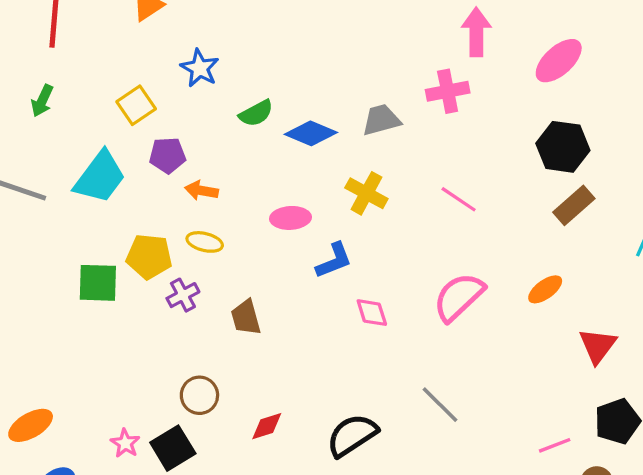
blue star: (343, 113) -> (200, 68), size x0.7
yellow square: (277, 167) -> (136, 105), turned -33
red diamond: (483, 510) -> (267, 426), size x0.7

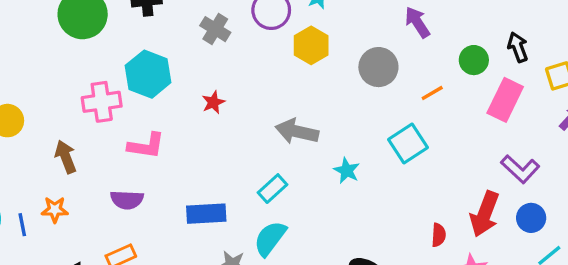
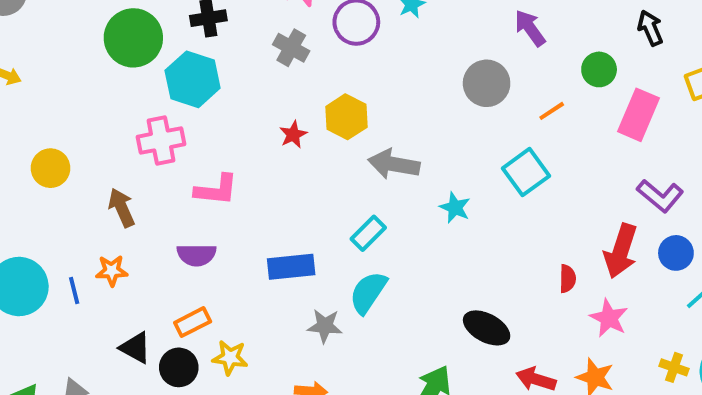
yellow hexagon: (311, 45) -> (346, 117), moved
black arrow: (518, 47) -> (650, 28), moved
cyan hexagon: (148, 74) -> (193, 79), moved

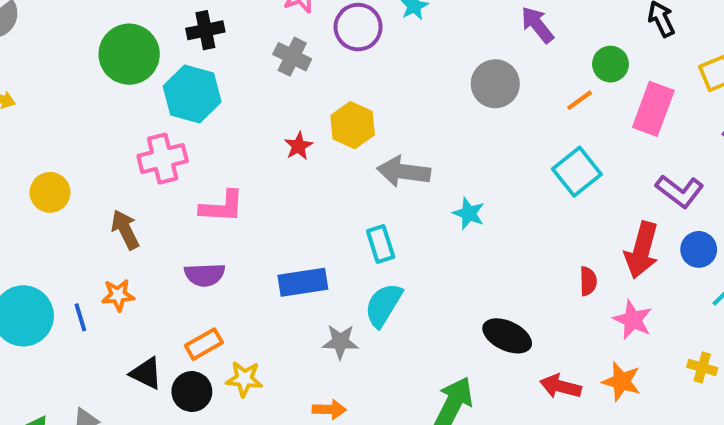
orange line: (552, 111) -> (580, 100), moved
cyan square: (526, 172) -> (577, 172), moved
cyan rectangle: (368, 233) -> (381, 244), turned -60

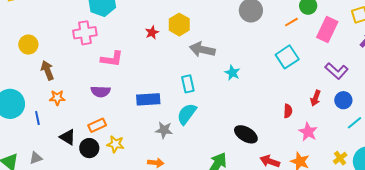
brown arrow: (125, 230) -> (47, 70), moved
red arrow: (642, 250) -> (315, 98), size x0.6
blue line: (80, 317) -> (37, 118), moved
yellow cross: (702, 367) -> (340, 158), turned 32

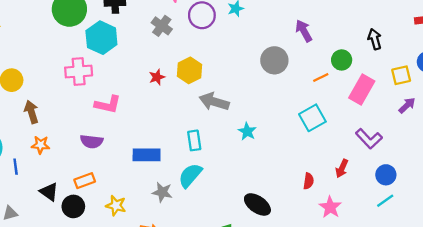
blue circle: (343, 100) -> (386, 175), moved
yellow star: (115, 144) -> (116, 206), moved

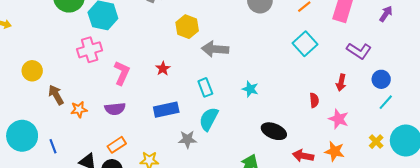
red star: (157, 77) -> (163, 69), moved
pink L-shape: (108, 104) -> (122, 73), turned -65
cyan star: (247, 131) -> (250, 89), moved
orange star: (41, 145) -> (79, 109), moved

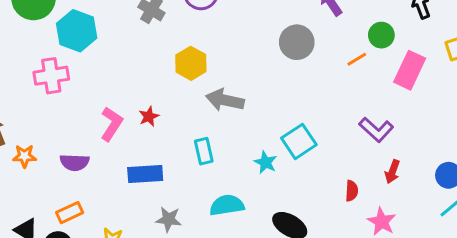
cyan square: (305, 44) -> (299, 141), moved
purple L-shape: (359, 51) -> (376, 130), moved
pink L-shape: (122, 73) -> (112, 124), moved
cyan semicircle: (209, 119) -> (227, 205), moved, turned 45

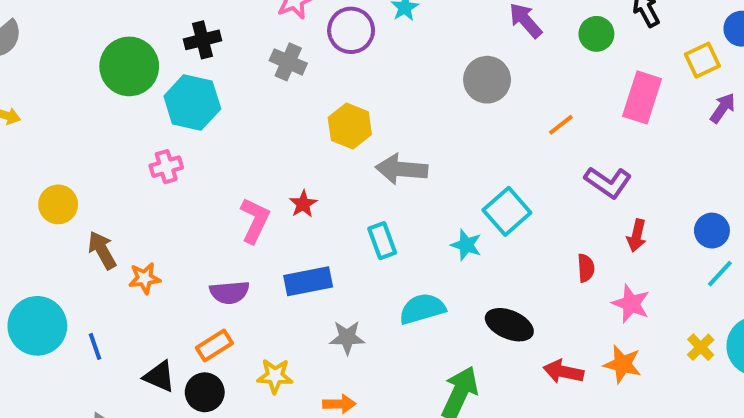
green circle: (381, 35) -> (596, 34), moved
orange line: (357, 59) -> (561, 125), moved
pink cross: (51, 76) -> (166, 167), size x0.7
purple semicircle: (75, 162) -> (229, 292), moved

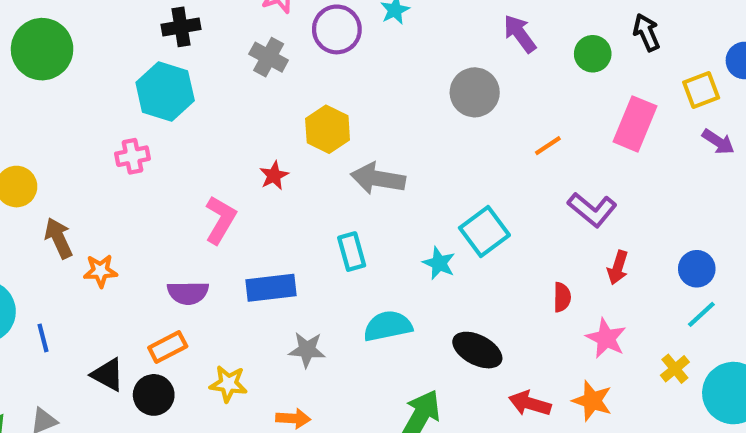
green circle: (129, 66) -> (42, 49), moved
purple arrow: (723, 108) -> (718, 142), turned 84
red star: (303, 204) -> (274, 176), moved
yellow cross: (701, 347) -> (675, 369), moved

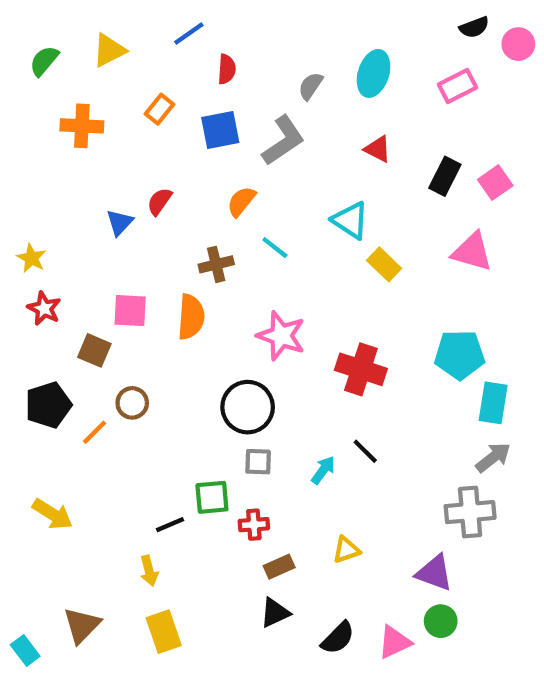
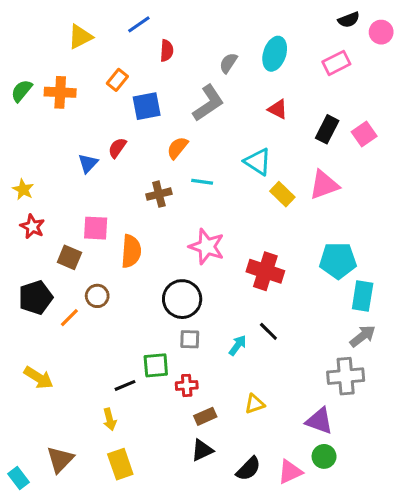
green semicircle: (44, 61) -> (22, 91), moved
blue square: (220, 130) -> (147, 106), moved
cyan line: (275, 248) -> (202, 182), turned -30
pink triangle: (472, 252) -> (324, 185), moved, turned -36
orange semicircle: (191, 317) -> (131, 251), moved

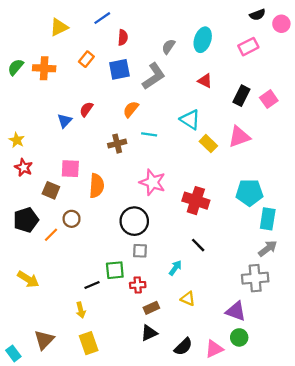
blue square: (147, 106) -> (119, 69), moved
cyan arrow: (238, 345) -> (175, 268), moved
yellow triangle: (255, 404) -> (188, 299), turned 42

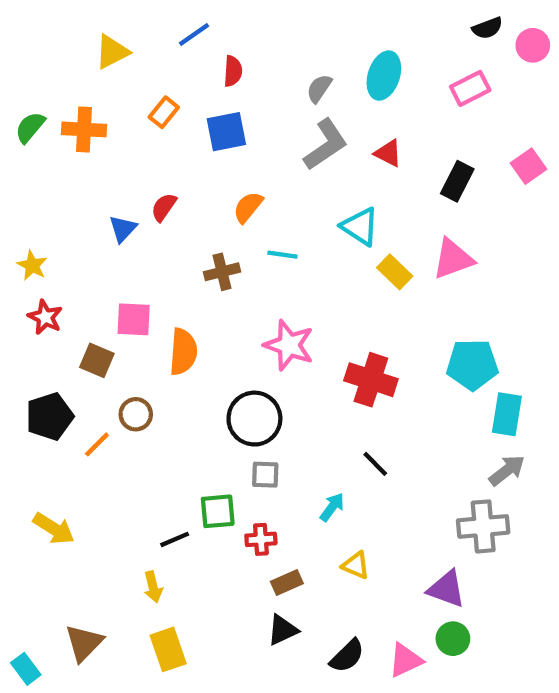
gray L-shape: (154, 76) -> (326, 145), moved
pink square: (269, 99) -> (528, 166), moved

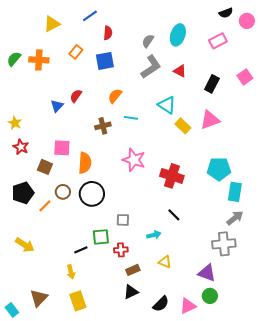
black circle: (254, 419) -> (92, 194), moved
cyan arrow: (332, 507) -> (154, 235), turned 40

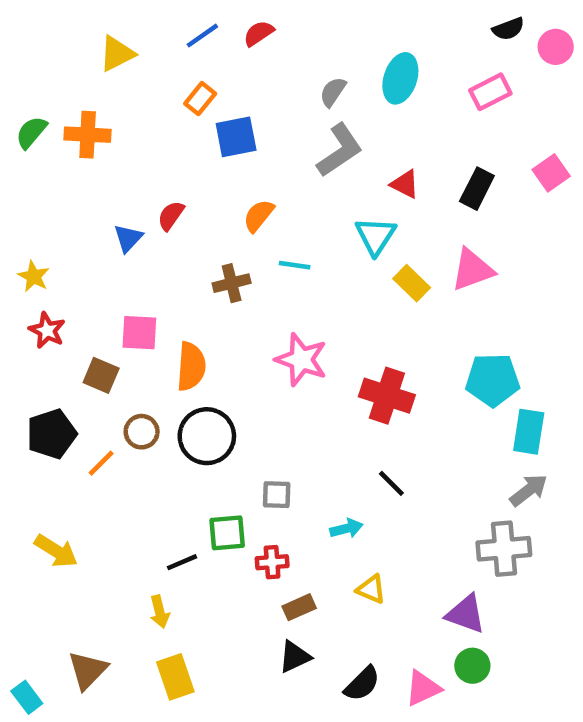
red semicircle: (108, 33) -> (259, 33), moved, turned -128
orange rectangle: (76, 52) -> (200, 99), moved
red triangle: (180, 71) -> (405, 184), moved
cyan triangle: (167, 105) -> (376, 236), turned 30

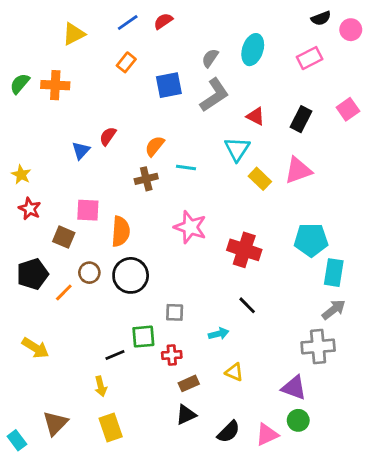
blue square: (236, 137) -> (169, 85), moved
orange semicircle: (259, 216) -> (155, 146), moved

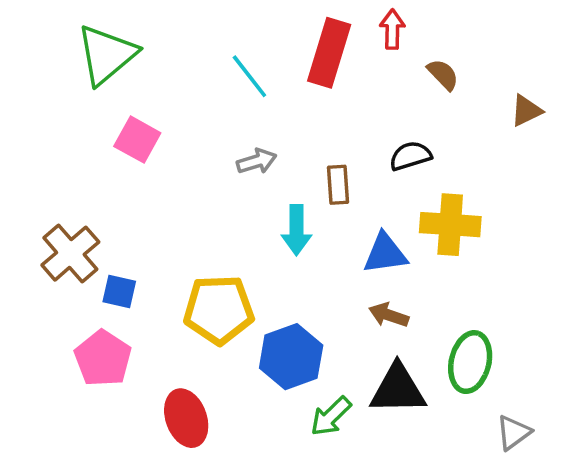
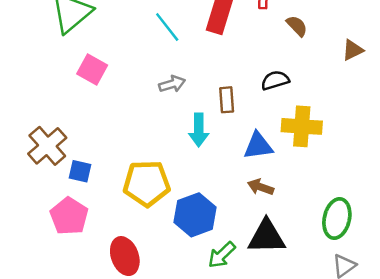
green ellipse: (470, 362) -> (337, 219), moved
■ ■ ■
Where a picture appears, skip it; repeat everything else in the data exactly.

blue star: (343, 113) -> (200, 68), size x0.7
yellow square: (277, 167) -> (136, 105), turned -33
red diamond: (483, 510) -> (267, 426), size x0.7

yellow hexagon: (311, 45) -> (346, 117), moved
black arrow: (518, 47) -> (650, 28), moved
cyan hexagon: (148, 74) -> (193, 79), moved

orange line: (552, 111) -> (580, 100), moved
cyan square: (526, 172) -> (577, 172), moved
cyan rectangle: (368, 233) -> (381, 244), turned -60

brown arrow: (125, 230) -> (47, 70), moved
red arrow: (642, 250) -> (315, 98), size x0.6
blue line: (80, 317) -> (37, 118), moved
yellow cross: (702, 367) -> (340, 158), turned 32

blue circle: (343, 100) -> (386, 175), moved
yellow star: (115, 144) -> (116, 206), moved

red star: (157, 77) -> (163, 69), moved
pink L-shape: (108, 104) -> (122, 73), turned -65
cyan star: (247, 131) -> (250, 89), moved
orange star: (41, 145) -> (79, 109), moved

cyan square: (305, 44) -> (299, 141), moved
purple L-shape: (359, 51) -> (376, 130), moved
pink L-shape: (122, 73) -> (112, 124), moved
cyan semicircle: (209, 119) -> (227, 205), moved, turned 45

green circle: (381, 35) -> (596, 34), moved
orange line: (357, 59) -> (561, 125), moved
pink cross: (51, 76) -> (166, 167), size x0.7
purple semicircle: (75, 162) -> (229, 292), moved

green circle: (129, 66) -> (42, 49), moved
purple arrow: (723, 108) -> (718, 142), turned 84
red star: (303, 204) -> (274, 176), moved
yellow cross: (701, 347) -> (675, 369), moved

green semicircle: (44, 61) -> (22, 91), moved
blue square: (220, 130) -> (147, 106), moved
cyan line: (275, 248) -> (202, 182), turned -30
pink triangle: (472, 252) -> (324, 185), moved, turned -36
orange semicircle: (191, 317) -> (131, 251), moved

blue square: (147, 106) -> (119, 69), moved
cyan arrow: (238, 345) -> (175, 268), moved
yellow triangle: (255, 404) -> (188, 299), turned 42

gray L-shape: (154, 76) -> (326, 145), moved
pink square: (269, 99) -> (528, 166), moved

black circle: (254, 419) -> (92, 194), moved
cyan arrow: (332, 507) -> (154, 235), turned 40

red semicircle: (108, 33) -> (259, 33), moved, turned -128
orange rectangle: (76, 52) -> (200, 99), moved
red triangle: (180, 71) -> (405, 184), moved
cyan triangle: (167, 105) -> (376, 236), turned 30

blue square: (236, 137) -> (169, 85), moved
orange semicircle: (259, 216) -> (155, 146), moved

green ellipse: (470, 362) -> (337, 219), moved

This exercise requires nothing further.